DATA SHOWN:
______

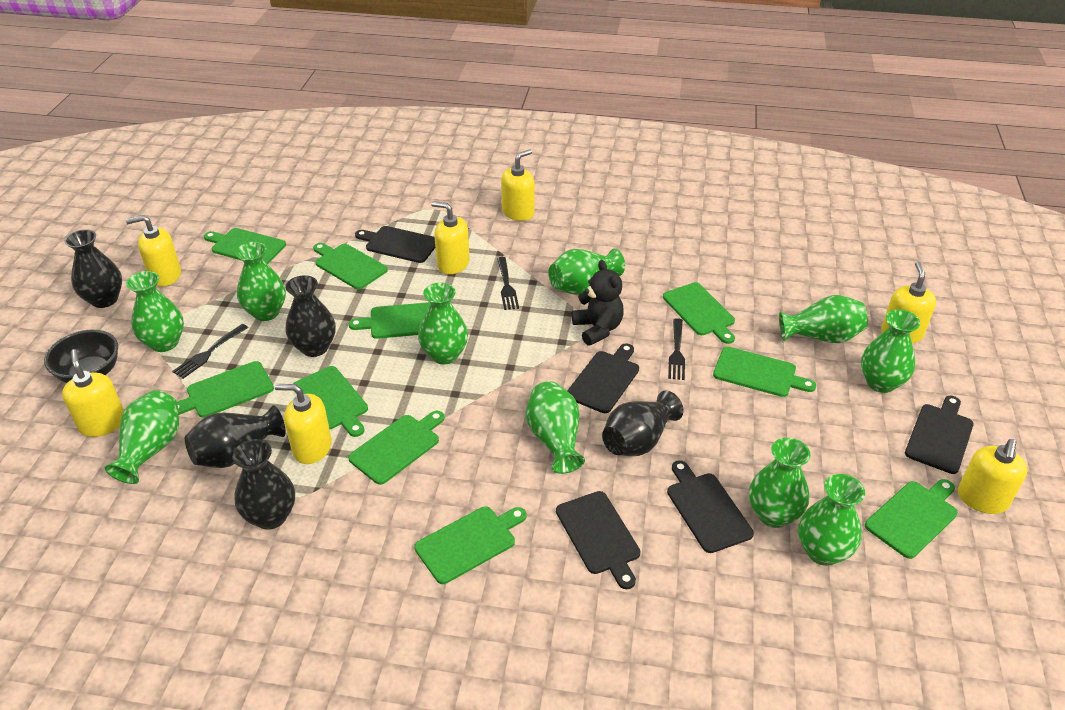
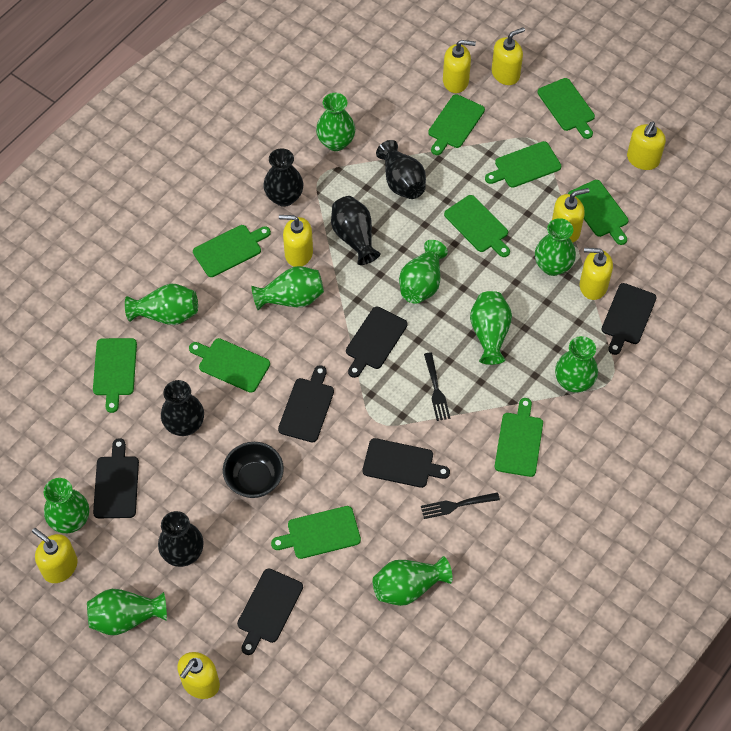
black cutting board: 5 -> 6
black fork: 3 -> 2
black teddy bear: 1 -> 0
yellow soap dispenser: 7 -> 8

______

TASK STATEMENT:
All of the material above is to be retyped verbatim, with its pictures omitted.

ANSWER TO THIS TASK:
black cutting board: 5 -> 6
black fork: 3 -> 2
black teddy bear: 1 -> 0
yellow soap dispenser: 7 -> 8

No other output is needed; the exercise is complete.